_WHAT YOU SHOULD DO:_ Once the line containing "green ruler: 7 -> 6" is found, please copy it and all lines after it through the end of the records, exactly, leaving out pictures.

BEGIN SUPPLIED MATERIAL

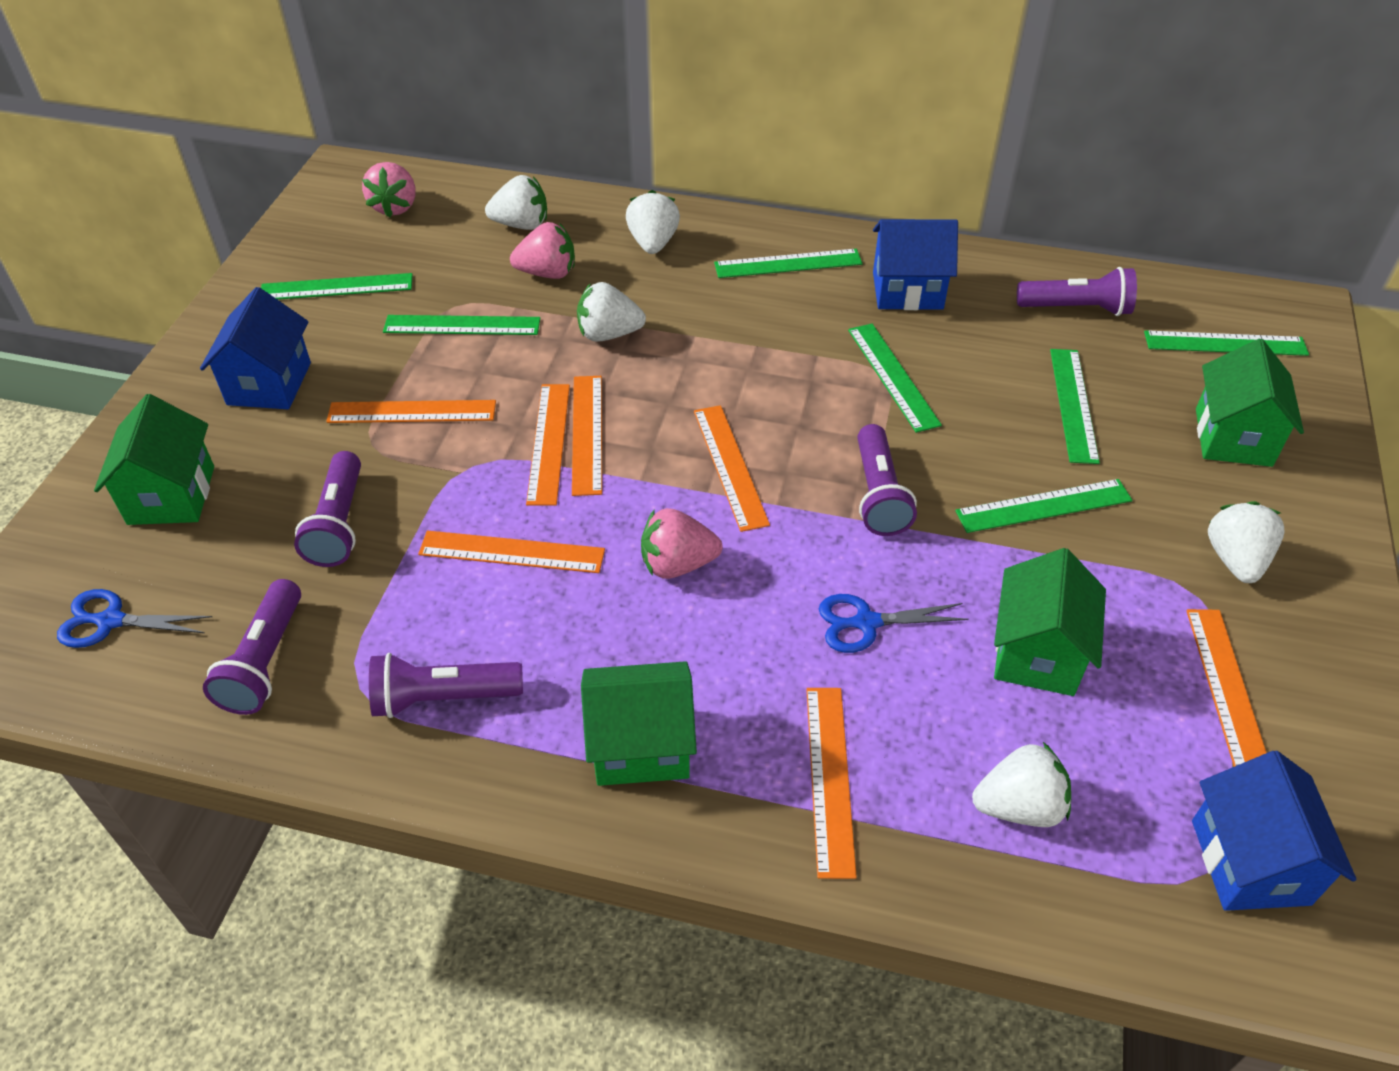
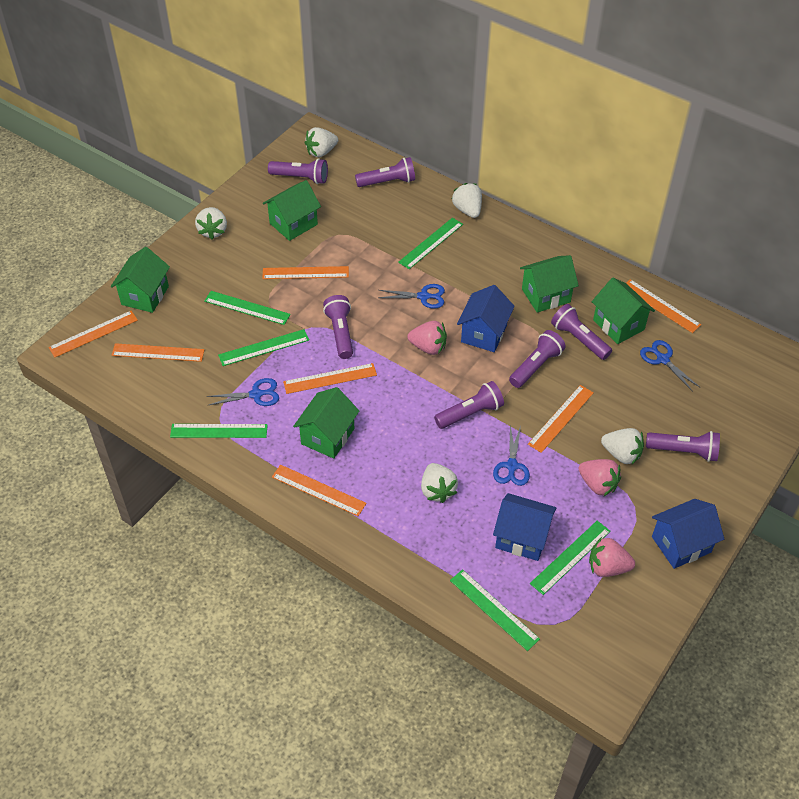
blue scissors: 2 -> 4
green house: 4 -> 5
green ruler: 7 -> 6
purple flashlight: 5 -> 7

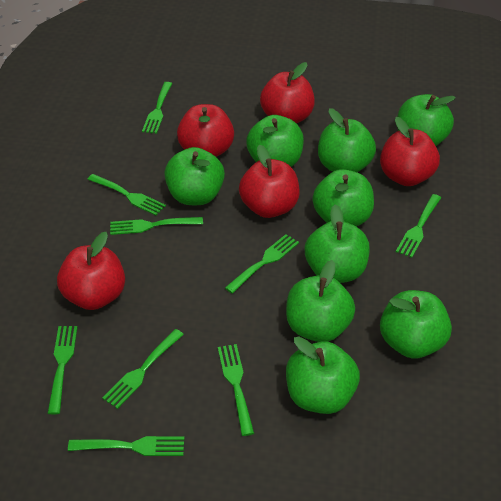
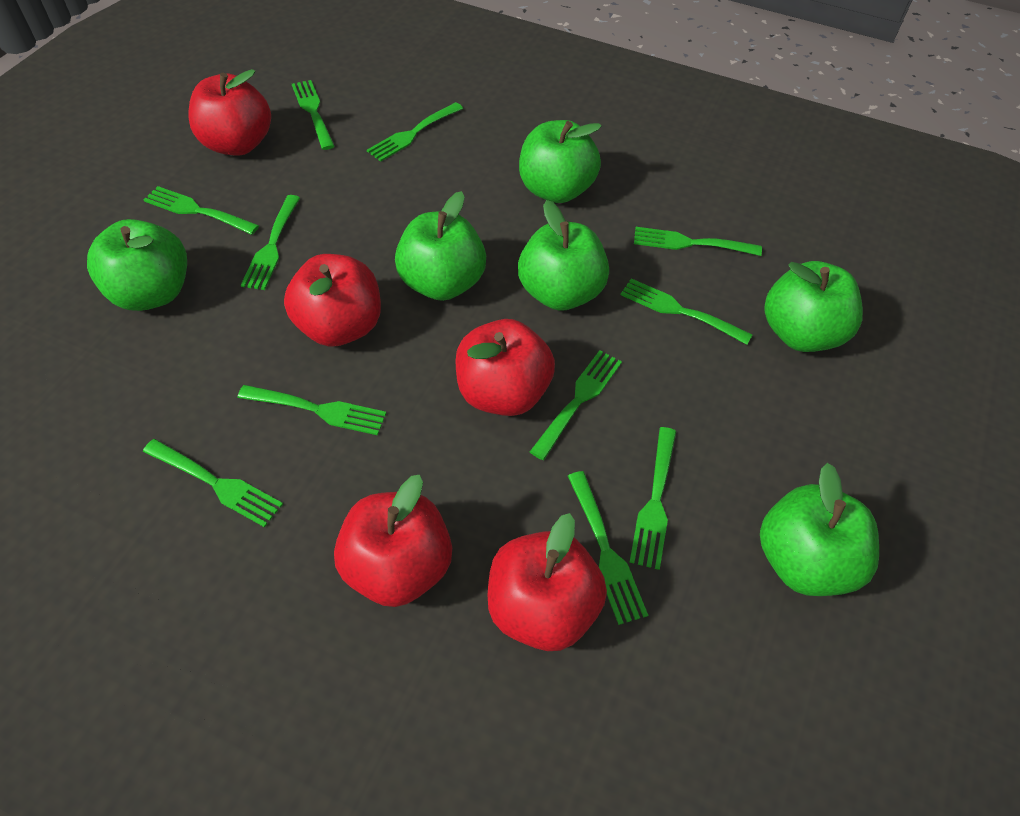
green apple: 9 -> 6
green fork: 9 -> 11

END SUPPLIED MATERIAL

_EXERCISE ANSWER:_
green ruler: 7 -> 6
purple flashlight: 5 -> 7

green apple: 9 -> 6
green fork: 9 -> 11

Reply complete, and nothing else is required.